__What to work on__: Reproduce the material exactly, omitting nothing.

*** Material provided ***

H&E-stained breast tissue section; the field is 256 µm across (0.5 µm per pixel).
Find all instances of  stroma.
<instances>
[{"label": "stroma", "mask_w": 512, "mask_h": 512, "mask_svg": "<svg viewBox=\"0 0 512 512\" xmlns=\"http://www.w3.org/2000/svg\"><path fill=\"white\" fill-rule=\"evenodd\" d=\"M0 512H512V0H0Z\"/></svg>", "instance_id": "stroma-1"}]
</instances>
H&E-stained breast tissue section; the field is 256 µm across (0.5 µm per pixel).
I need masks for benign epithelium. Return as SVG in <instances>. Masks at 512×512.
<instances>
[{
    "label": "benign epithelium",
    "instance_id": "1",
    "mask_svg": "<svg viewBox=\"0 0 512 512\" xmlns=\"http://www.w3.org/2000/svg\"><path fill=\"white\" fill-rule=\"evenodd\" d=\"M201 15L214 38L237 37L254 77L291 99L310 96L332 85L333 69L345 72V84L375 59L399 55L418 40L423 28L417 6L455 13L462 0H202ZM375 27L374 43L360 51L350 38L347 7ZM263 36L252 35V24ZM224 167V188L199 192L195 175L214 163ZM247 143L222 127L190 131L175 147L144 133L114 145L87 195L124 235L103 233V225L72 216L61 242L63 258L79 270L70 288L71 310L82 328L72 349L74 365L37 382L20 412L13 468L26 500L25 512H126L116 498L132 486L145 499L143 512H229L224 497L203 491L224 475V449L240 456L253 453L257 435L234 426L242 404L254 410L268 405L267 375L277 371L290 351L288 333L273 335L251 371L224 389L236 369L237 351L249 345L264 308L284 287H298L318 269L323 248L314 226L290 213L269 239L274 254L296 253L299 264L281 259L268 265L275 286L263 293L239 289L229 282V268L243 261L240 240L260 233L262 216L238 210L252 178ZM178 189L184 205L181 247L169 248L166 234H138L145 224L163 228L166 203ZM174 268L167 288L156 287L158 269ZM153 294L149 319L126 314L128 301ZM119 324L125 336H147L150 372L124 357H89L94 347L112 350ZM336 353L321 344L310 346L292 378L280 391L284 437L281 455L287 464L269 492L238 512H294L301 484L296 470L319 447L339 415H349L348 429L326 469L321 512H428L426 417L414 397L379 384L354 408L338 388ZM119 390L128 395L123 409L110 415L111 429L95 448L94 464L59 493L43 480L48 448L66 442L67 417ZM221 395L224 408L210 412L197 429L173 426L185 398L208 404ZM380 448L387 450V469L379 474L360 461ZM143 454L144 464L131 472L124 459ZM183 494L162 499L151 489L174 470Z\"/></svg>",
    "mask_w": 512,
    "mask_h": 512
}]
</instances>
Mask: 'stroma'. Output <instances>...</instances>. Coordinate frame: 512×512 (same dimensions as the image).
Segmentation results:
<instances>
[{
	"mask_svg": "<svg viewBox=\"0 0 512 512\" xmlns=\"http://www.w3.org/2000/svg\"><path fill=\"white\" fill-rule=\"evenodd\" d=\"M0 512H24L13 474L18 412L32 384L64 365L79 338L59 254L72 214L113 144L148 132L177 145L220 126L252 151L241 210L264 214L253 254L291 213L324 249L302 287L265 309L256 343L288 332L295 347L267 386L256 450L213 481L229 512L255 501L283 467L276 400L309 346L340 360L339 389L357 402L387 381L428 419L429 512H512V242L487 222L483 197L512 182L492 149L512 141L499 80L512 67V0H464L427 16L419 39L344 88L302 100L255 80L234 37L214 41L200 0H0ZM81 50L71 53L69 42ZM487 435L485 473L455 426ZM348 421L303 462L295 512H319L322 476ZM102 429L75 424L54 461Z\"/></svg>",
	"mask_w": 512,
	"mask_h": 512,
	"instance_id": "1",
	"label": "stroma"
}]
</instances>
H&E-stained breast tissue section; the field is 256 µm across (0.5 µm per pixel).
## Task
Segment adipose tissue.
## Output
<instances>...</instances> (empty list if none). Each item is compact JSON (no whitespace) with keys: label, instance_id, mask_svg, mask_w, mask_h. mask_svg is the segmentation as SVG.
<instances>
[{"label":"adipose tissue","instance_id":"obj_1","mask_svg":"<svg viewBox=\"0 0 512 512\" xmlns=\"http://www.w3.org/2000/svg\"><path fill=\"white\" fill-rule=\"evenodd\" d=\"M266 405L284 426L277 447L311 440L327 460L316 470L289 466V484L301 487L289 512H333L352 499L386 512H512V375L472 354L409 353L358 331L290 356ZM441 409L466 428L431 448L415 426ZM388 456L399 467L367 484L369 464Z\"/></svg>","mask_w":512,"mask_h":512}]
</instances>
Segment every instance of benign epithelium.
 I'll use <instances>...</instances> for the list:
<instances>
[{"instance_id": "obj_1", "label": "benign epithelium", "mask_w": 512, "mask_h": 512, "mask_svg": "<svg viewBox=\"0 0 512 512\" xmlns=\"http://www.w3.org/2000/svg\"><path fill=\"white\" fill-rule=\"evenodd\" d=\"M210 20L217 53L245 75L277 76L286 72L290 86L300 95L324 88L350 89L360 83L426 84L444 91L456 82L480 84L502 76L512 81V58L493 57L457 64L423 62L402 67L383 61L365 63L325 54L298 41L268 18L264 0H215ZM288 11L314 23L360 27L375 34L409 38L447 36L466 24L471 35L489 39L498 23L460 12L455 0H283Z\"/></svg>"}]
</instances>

***

__Result of the exercise__:
H&E-stained breast tissue section; the field is 256 µm across (0.5 µm per pixel).
Find all instances of  stroma.
<instances>
[{"label": "stroma", "mask_w": 512, "mask_h": 512, "mask_svg": "<svg viewBox=\"0 0 512 512\" xmlns=\"http://www.w3.org/2000/svg\"><path fill=\"white\" fill-rule=\"evenodd\" d=\"M0 512H512V0H0Z\"/></svg>", "instance_id": "stroma-1"}]
</instances>
H&E-stained breast tissue section; the field is 256 µm across (0.5 µm per pixel).
I need masks for benign epithelium. Return as SVG in <instances>. Masks at 512×512.
<instances>
[{
    "label": "benign epithelium",
    "instance_id": "1",
    "mask_svg": "<svg viewBox=\"0 0 512 512\" xmlns=\"http://www.w3.org/2000/svg\"><path fill=\"white\" fill-rule=\"evenodd\" d=\"M201 15L214 38L237 37L254 77L291 99L310 96L332 85L333 69L345 72V84L375 59L399 55L418 40L423 28L417 6L455 13L462 0H202ZM375 27L374 43L360 51L350 38L347 7ZM263 36L252 35V24ZM224 167V188L199 192L195 175L214 163ZM247 143L222 127L190 131L175 147L144 133L114 145L87 195L124 235L103 233V225L72 216L61 242L63 258L79 270L70 288L71 310L82 328L72 349L74 365L37 382L20 412L13 468L26 500L25 512H126L116 498L132 486L145 499L143 512H229L224 497L203 491L224 475V449L240 456L253 453L257 435L234 426L242 404L254 410L268 405L267 375L277 371L290 351L288 333L273 335L251 371L224 389L236 369L237 351L249 345L264 308L284 287H298L318 269L323 248L314 226L290 213L269 239L274 254L296 253L299 264L281 259L268 265L275 286L263 293L239 289L229 282V268L243 261L240 240L260 233L262 216L238 210L252 178ZM178 189L184 205L181 247L169 248L166 234H138L145 224L163 228L166 203ZM174 268L167 288L156 287L158 269ZM153 294L149 319L126 314L128 301ZM119 324L125 336H147L150 372L124 357H89L94 347L112 350ZM336 353L321 344L310 346L292 378L280 391L284 437L281 455L287 464L269 492L238 512H294L301 484L296 470L319 447L339 415H349L348 429L326 469L321 512H428L426 417L414 397L379 384L354 408L338 388ZM119 390L128 395L123 409L110 415L111 429L95 448L94 464L59 493L43 480L48 448L66 442L67 417ZM221 395L224 408L210 412L197 429L173 426L185 398L208 404ZM380 448L387 450V469L379 474L360 461ZM143 454L144 464L131 472L124 459ZM183 494L162 499L151 489L174 470Z\"/></svg>",
    "mask_w": 512,
    "mask_h": 512
}]
</instances>
Mask: 'stroma'. Output <instances>...</instances>. Coordinate frame: 512×512 (same dimensions as the image).
Segmentation results:
<instances>
[{
	"mask_svg": "<svg viewBox=\"0 0 512 512\" xmlns=\"http://www.w3.org/2000/svg\"><path fill=\"white\" fill-rule=\"evenodd\" d=\"M0 512H24L13 474L18 412L32 384L64 365L79 338L59 254L72 214L113 144L148 132L177 145L220 126L252 151L241 210L264 214L253 254L291 213L324 249L302 287L265 309L256 343L288 332L295 347L267 386L256 450L213 481L229 512L255 501L283 467L276 400L309 346L340 360L339 389L357 402L387 381L428 419L429 512H512V242L487 222L483 197L512 182L492 149L512 141L499 80L512 67V0H464L427 16L419 39L344 88L302 100L255 80L234 37L214 41L200 0H0ZM81 50L71 53L69 42ZM487 435L485 473L455 426ZM348 421L303 462L295 512H319L322 476ZM102 429L75 424L54 461Z\"/></svg>",
	"mask_w": 512,
	"mask_h": 512,
	"instance_id": "1",
	"label": "stroma"
}]
</instances>
H&E-stained breast tissue section; the field is 256 µm across (0.5 µm per pixel).
## Task
Segment adipose tissue.
## Output
<instances>...</instances> (empty list if none). Each item is compact JSON (no whitespace) with keys: label, instance_id, mask_svg, mask_w, mask_h. mask_svg is the segmentation as SVG.
<instances>
[{"label":"adipose tissue","instance_id":"obj_1","mask_svg":"<svg viewBox=\"0 0 512 512\" xmlns=\"http://www.w3.org/2000/svg\"><path fill=\"white\" fill-rule=\"evenodd\" d=\"M266 405L284 426L277 447L311 440L327 460L316 470L289 466V484L301 487L289 512H333L352 499L386 512H512V375L472 354L409 353L358 331L290 356ZM441 409L466 428L431 448L415 426ZM388 456L399 467L367 484L369 464Z\"/></svg>","mask_w":512,"mask_h":512}]
</instances>
Segment every instance of benign epithelium.
 I'll use <instances>...</instances> for the list:
<instances>
[{"instance_id": "obj_1", "label": "benign epithelium", "mask_w": 512, "mask_h": 512, "mask_svg": "<svg viewBox=\"0 0 512 512\" xmlns=\"http://www.w3.org/2000/svg\"><path fill=\"white\" fill-rule=\"evenodd\" d=\"M210 20L217 53L245 75L277 76L286 72L290 86L300 95L324 88L350 89L360 83L426 84L444 91L456 82L480 84L502 76L512 81V58L493 57L457 64L423 62L402 67L383 61L365 63L325 54L298 41L268 18L264 0H215ZM288 11L314 23L360 27L375 34L409 38L447 36L466 24L471 35L489 39L498 23L460 12L455 0H283Z\"/></svg>"}]
</instances>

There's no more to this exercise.